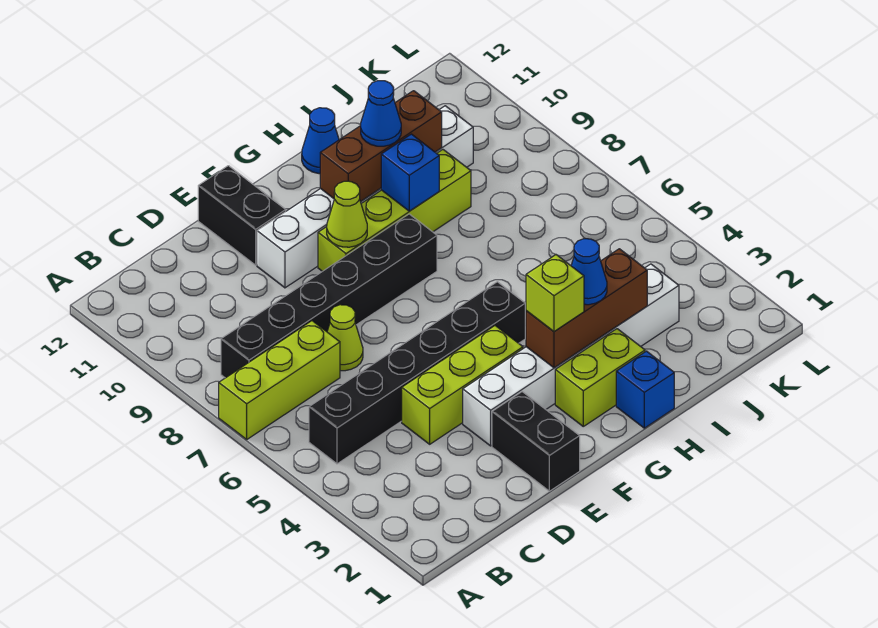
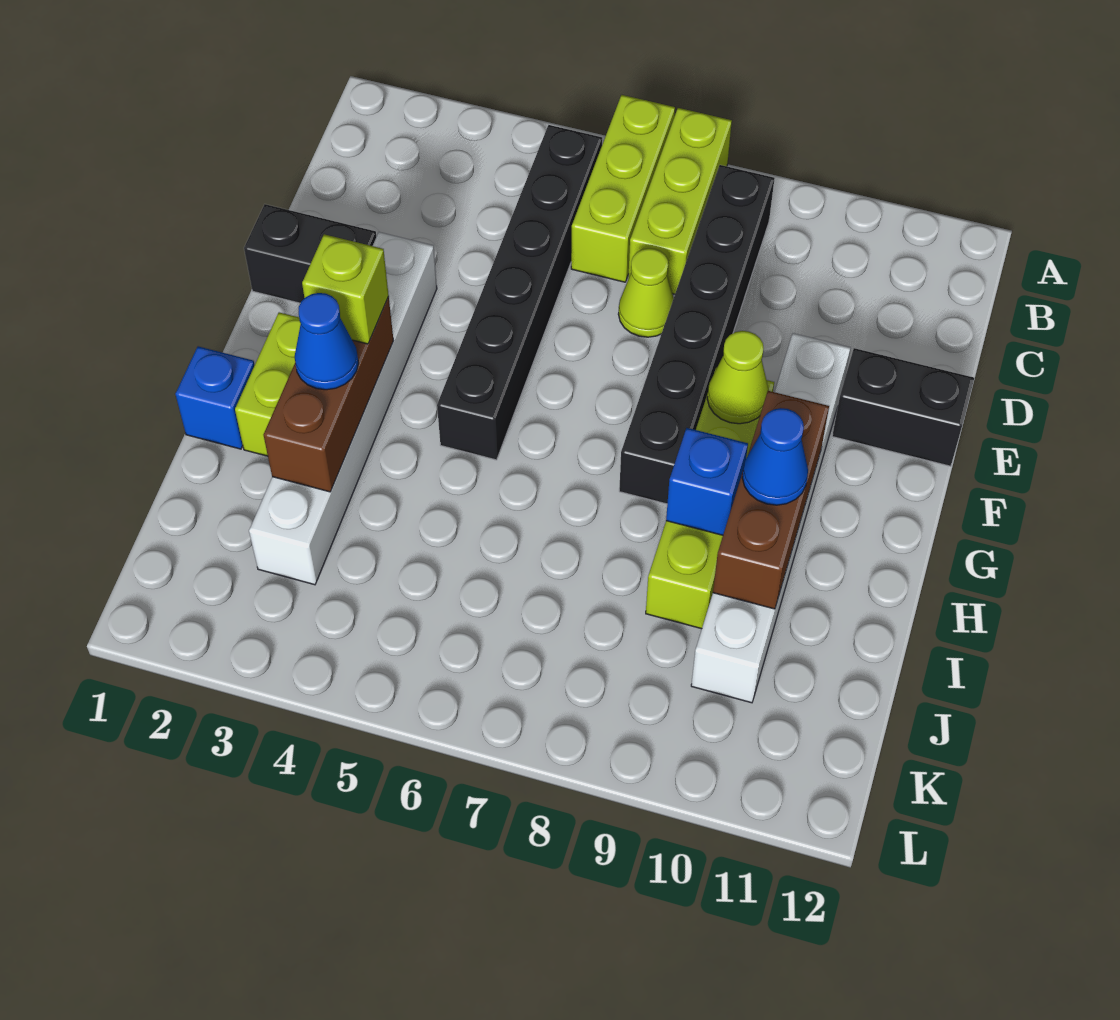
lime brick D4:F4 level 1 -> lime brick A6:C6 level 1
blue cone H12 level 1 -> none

--

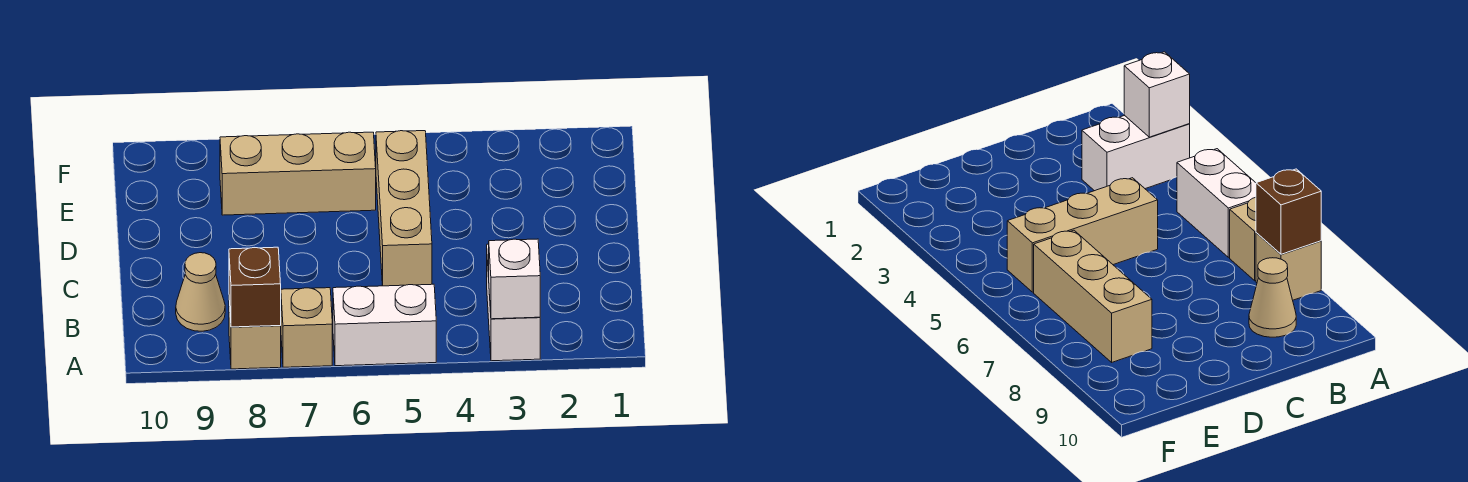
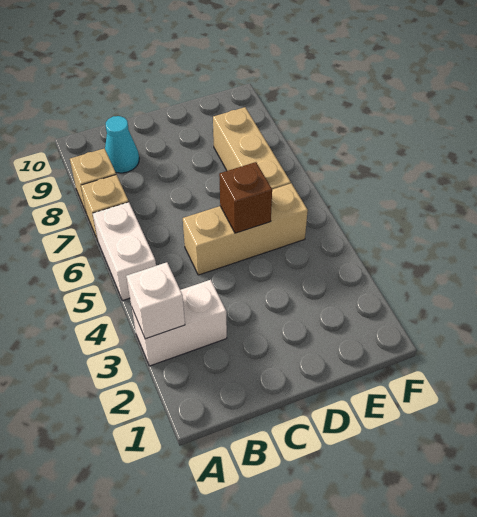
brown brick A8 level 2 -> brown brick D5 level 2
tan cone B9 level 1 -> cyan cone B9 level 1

### ASSIGNMENT
Each line in the listing above that includes the word "brick" needs to be copied out.

### ANSWER SECTION
lime brick D4:F4 level 1 -> lime brick A6:C6 level 1
brown brick A8 level 2 -> brown brick D5 level 2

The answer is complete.